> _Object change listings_

■ ■ ■ ■ ■

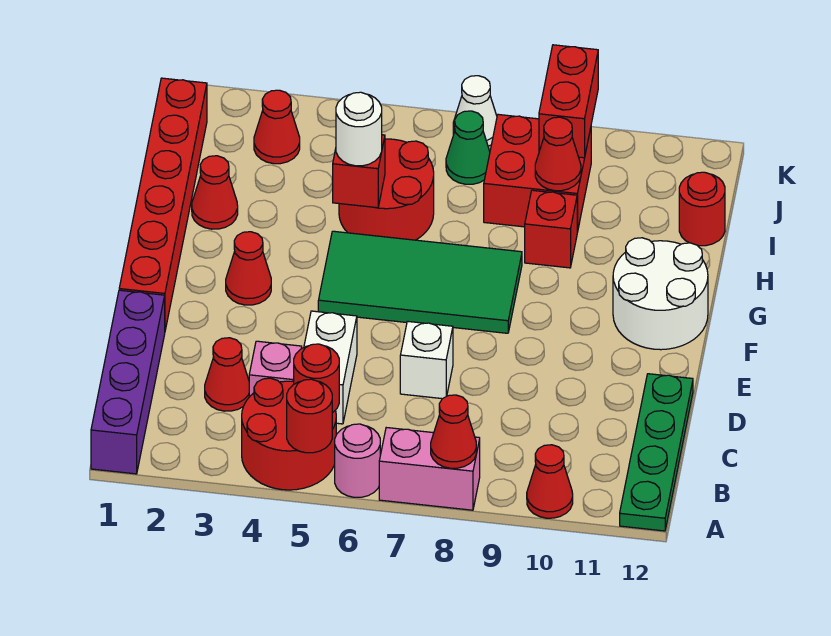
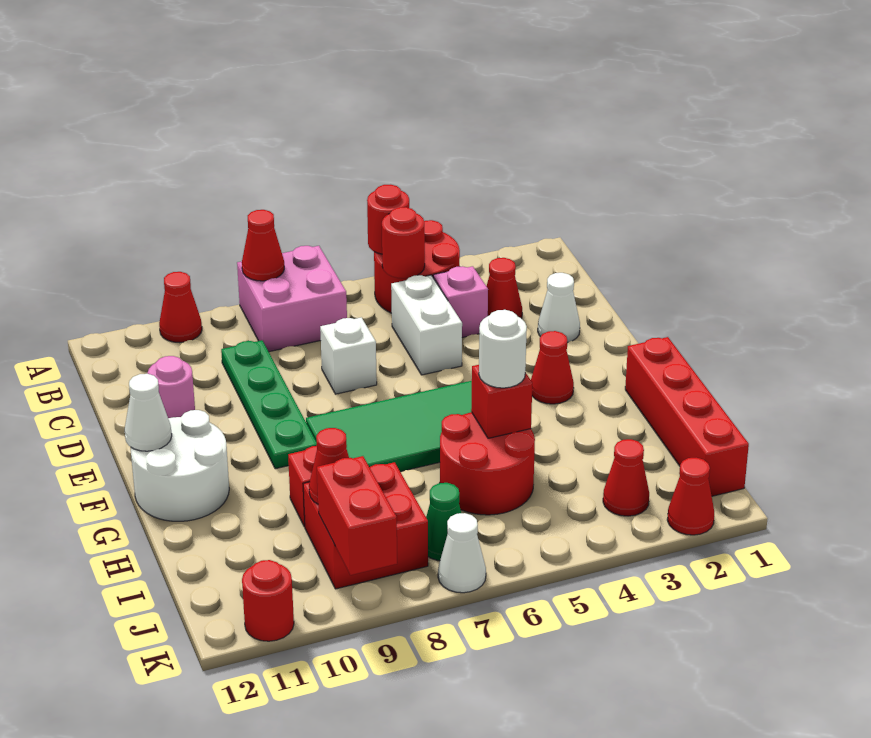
purple brick A1:D1 level 1 -> none
pink round brick A6 level 1 -> pink round brick D11 level 1
pink brick A7:A8 level 1 -> pink brick A7:B8 level 1
green plate A12:D12 level 1 -> green plate C9:F9 level 1
none -> white cone D2 level 1
red brick E1:J1 level 1 -> red brick G1:J1 level 1
none -> white cone F12 level 2
red cone H2 level 1 -> red cone K2 level 1
red round brick I12 level 1 -> red round brick K11 level 1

■ ■ ■ ■ ■

> _Action item_
From the data, pick out every line that includes "white".

> _Solution for this problem_
none -> white cone D2 level 1
none -> white cone F12 level 2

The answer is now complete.